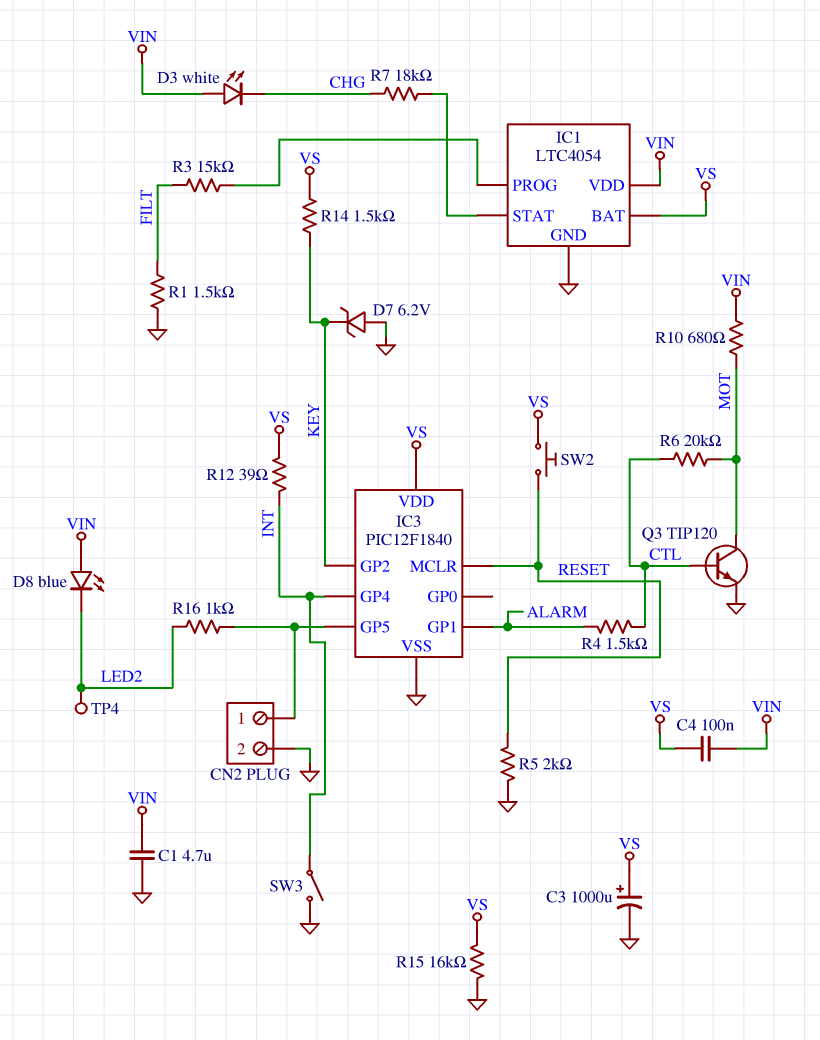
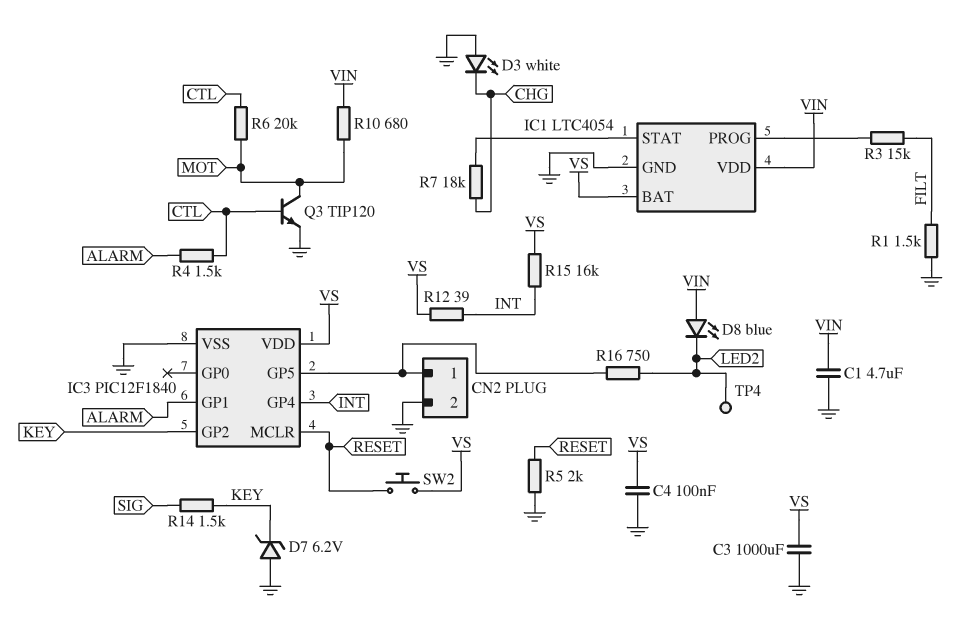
C3: 1000uF (plus VS, minus GND) -> 1000uF (GND, VS)
C4: 100nF (VIN, VS) -> 100nF (GND, VS)
D3: LED white (A VIN, K CHG) -> LED white (A GND, K CHG)
R14: 1.5k (KEY, VS) -> 1.5k (KEY, SIG)
R15: 16k (GND, VS) -> 16k (INT, VS)
R16: 1k (CN2/1, LED2) -> 750 (CN2/1, LED2)
SW3: switch (GND, INT) -> none

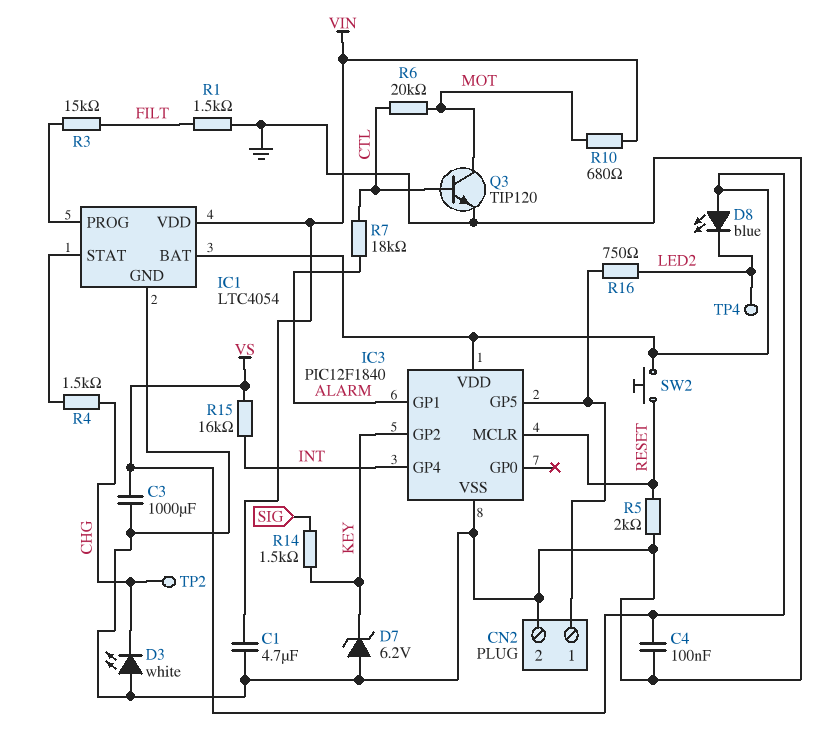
D8: LED blue (A VIN, K LED2) -> LED blue (A VS, K LED2)
R4: 1.5k (ALARM, CTL) -> 1.5k (CHG, IC1/STAT)
R7: 18k (CHG, IC1/STAT) -> 18k (ALARM, CTL)
R12: 39 (INT, VS) -> none
TP2: none -> test point (CHG)

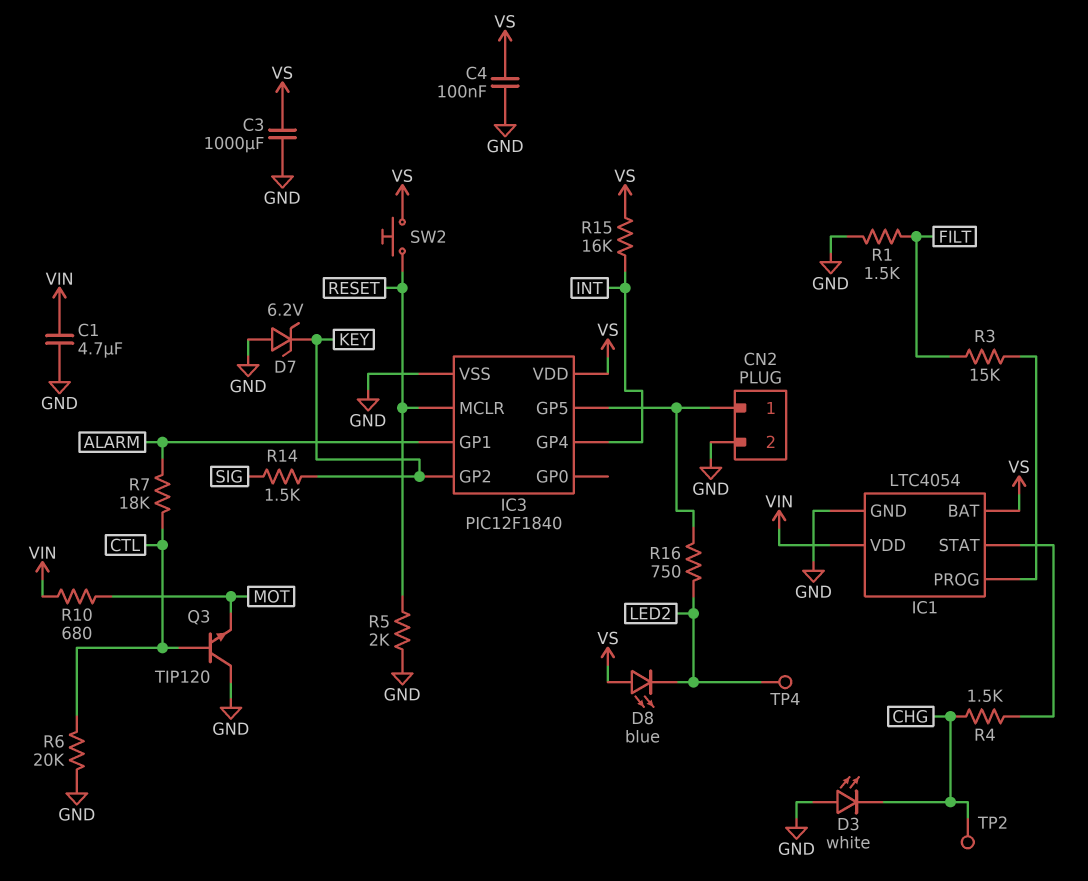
Q3: NPN TIP120 (B CTL, C MOT, E GND) -> NPN TIP120 (B CTL, C GND, E MOT)
R6: 20k (CTL, MOT) -> 20k (CTL, GND)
········
> **WHAT TO DO**:
Nothing but the lines from the line containing "D8: LED blue" through the last line of the records above is to be extracted, exactly and with no pictures.

> **RESULT OF THE TASK**:
D8: LED blue (A VIN, K LED2) -> LED blue (A VS, K LED2)
R4: 1.5k (ALARM, CTL) -> 1.5k (CHG, IC1/STAT)
R7: 18k (CHG, IC1/STAT) -> 18k (ALARM, CTL)
R12: 39 (INT, VS) -> none
TP2: none -> test point (CHG)

Q3: NPN TIP120 (B CTL, C MOT, E GND) -> NPN TIP120 (B CTL, C GND, E MOT)
R6: 20k (CTL, MOT) -> 20k (CTL, GND)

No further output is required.